Entries taken from a collection
────────────────────

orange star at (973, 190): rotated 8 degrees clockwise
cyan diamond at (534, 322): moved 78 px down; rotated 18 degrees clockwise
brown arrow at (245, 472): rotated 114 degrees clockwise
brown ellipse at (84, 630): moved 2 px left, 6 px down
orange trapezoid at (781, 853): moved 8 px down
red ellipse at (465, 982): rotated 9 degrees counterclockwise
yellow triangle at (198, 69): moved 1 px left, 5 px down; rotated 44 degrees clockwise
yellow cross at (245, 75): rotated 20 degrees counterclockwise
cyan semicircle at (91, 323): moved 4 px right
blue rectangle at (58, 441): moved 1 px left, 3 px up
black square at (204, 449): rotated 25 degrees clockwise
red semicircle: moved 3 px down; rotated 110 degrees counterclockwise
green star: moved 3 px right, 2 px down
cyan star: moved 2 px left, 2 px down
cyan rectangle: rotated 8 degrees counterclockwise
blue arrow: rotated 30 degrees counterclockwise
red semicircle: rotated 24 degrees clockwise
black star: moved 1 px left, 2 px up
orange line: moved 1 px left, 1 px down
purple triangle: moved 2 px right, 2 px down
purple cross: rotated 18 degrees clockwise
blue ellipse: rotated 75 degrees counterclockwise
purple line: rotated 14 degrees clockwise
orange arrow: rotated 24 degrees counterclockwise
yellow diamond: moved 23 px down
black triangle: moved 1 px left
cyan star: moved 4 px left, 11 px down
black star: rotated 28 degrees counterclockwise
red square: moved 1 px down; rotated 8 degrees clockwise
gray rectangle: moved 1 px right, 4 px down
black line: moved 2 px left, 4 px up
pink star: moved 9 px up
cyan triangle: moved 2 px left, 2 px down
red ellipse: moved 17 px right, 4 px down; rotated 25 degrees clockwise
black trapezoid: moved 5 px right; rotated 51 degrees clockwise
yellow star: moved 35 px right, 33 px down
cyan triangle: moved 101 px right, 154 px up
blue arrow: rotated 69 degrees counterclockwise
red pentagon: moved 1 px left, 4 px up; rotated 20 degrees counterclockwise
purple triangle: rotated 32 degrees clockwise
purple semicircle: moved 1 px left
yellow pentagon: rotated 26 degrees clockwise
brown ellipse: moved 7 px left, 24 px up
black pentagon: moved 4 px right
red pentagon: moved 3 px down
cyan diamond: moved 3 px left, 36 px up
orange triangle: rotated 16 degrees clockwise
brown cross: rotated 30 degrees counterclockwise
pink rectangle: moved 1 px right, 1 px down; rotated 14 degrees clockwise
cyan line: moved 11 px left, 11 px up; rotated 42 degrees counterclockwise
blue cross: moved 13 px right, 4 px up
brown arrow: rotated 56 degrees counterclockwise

────────────────────

Please output only the lines from the one holding "yellow pentagon: rotated 26 degrees clockwise" to the end of the records, first and last included, exactly as they appear.

### Solution to this problem
yellow pentagon: rotated 26 degrees clockwise
brown ellipse: moved 7 px left, 24 px up
black pentagon: moved 4 px right
red pentagon: moved 3 px down
cyan diamond: moved 3 px left, 36 px up
orange triangle: rotated 16 degrees clockwise
brown cross: rotated 30 degrees counterclockwise
pink rectangle: moved 1 px right, 1 px down; rotated 14 degrees clockwise
cyan line: moved 11 px left, 11 px up; rotated 42 degrees counterclockwise
blue cross: moved 13 px right, 4 px up
brown arrow: rotated 56 degrees counterclockwise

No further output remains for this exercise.